Problem: One part of the entries below is wanted: the lines from the one containing "(212, 358) = (414, 443): pink" through the one containing "(486, 187) = (429, 95): none -> yellow cap". Write those out exactly and nothing else.

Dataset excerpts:

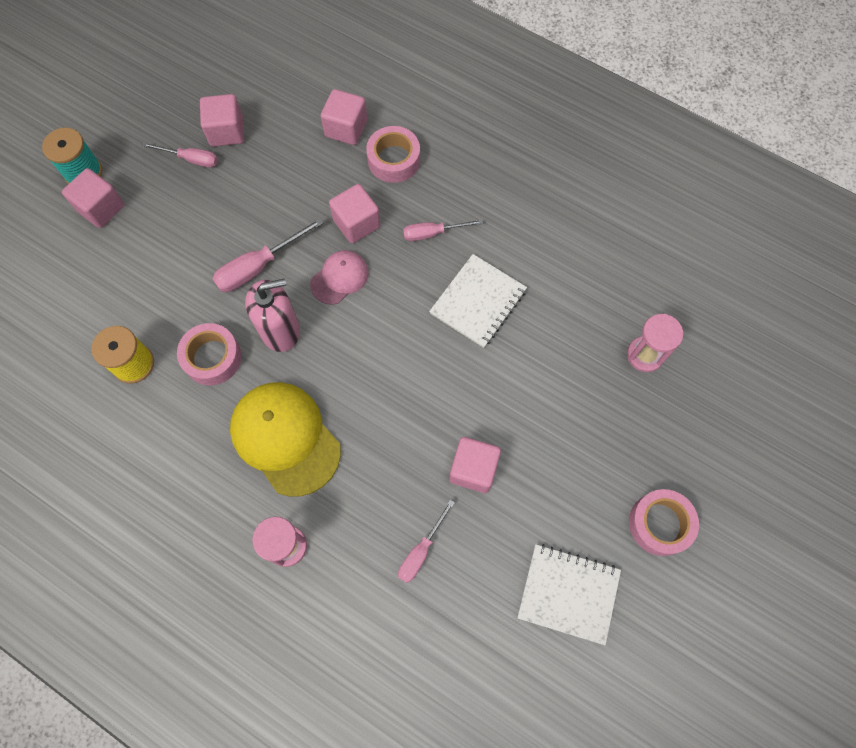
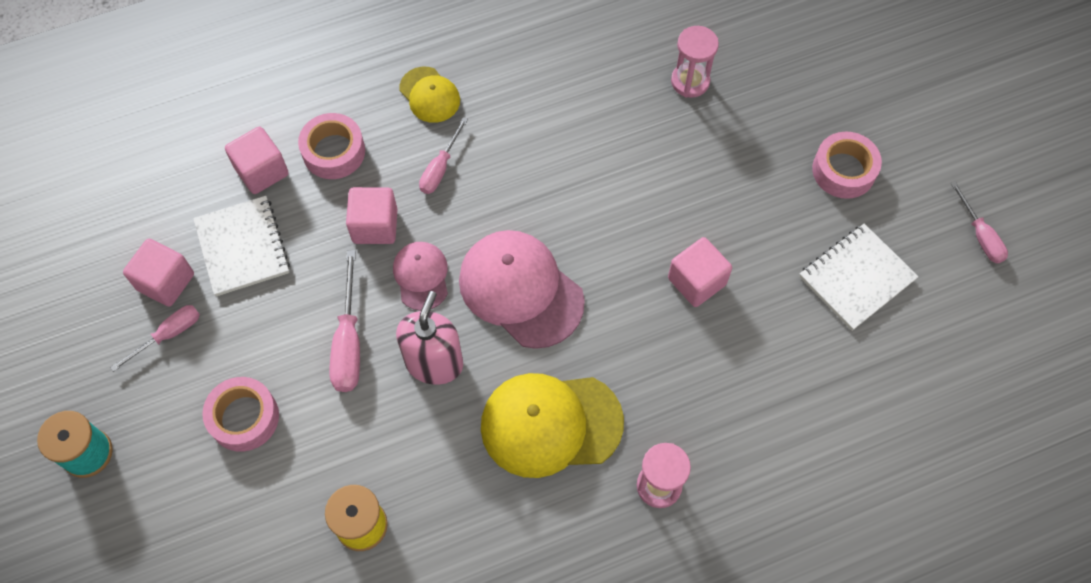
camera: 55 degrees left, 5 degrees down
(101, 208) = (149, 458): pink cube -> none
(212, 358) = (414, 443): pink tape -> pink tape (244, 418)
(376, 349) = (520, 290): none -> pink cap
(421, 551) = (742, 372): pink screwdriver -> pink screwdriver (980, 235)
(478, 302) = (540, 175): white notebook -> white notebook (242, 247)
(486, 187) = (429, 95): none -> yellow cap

---

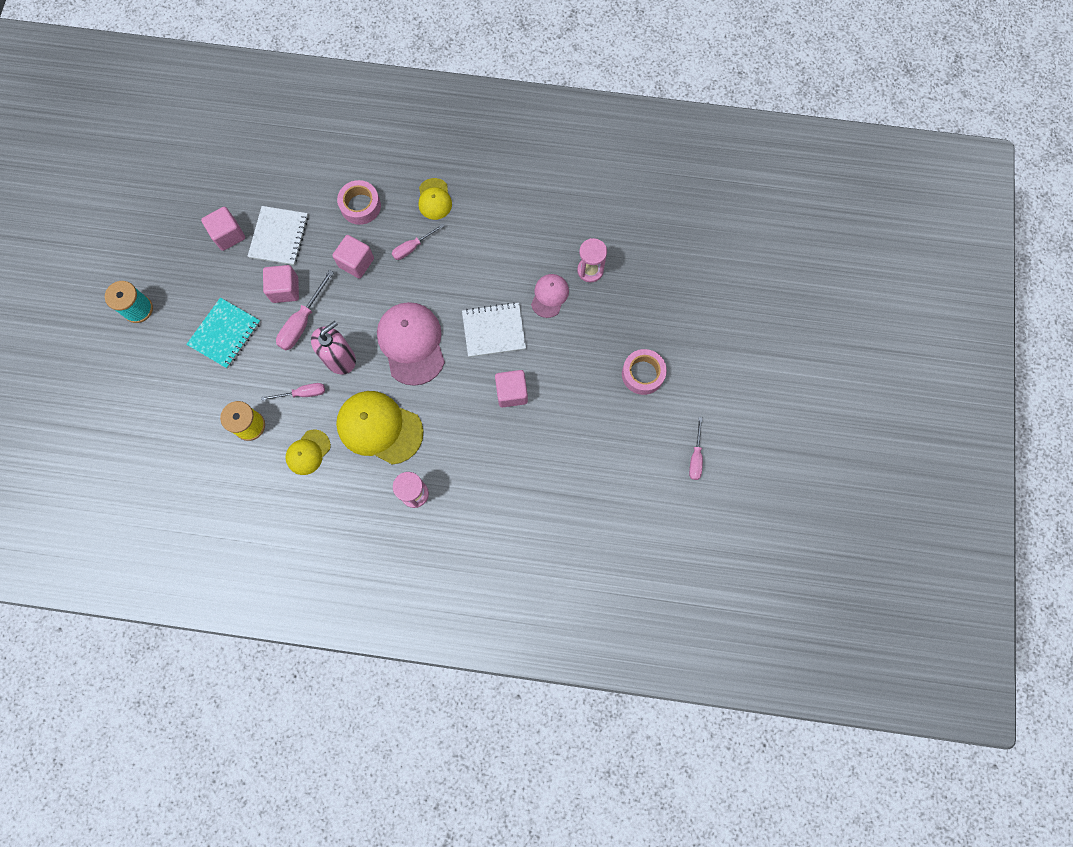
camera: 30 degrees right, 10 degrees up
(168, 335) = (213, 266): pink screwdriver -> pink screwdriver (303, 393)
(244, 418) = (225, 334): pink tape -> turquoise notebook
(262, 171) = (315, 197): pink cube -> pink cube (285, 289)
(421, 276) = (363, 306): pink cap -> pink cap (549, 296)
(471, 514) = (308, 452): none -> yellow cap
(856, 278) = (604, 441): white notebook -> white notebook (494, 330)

Answer to the problem:
(212, 358) = (414, 443): pink tape -> pink tape (244, 418)
(376, 349) = (520, 290): none -> pink cap
(421, 551) = (742, 372): pink screwdriver -> pink screwdriver (980, 235)
(478, 302) = (540, 175): white notebook -> white notebook (242, 247)
(486, 187) = (429, 95): none -> yellow cap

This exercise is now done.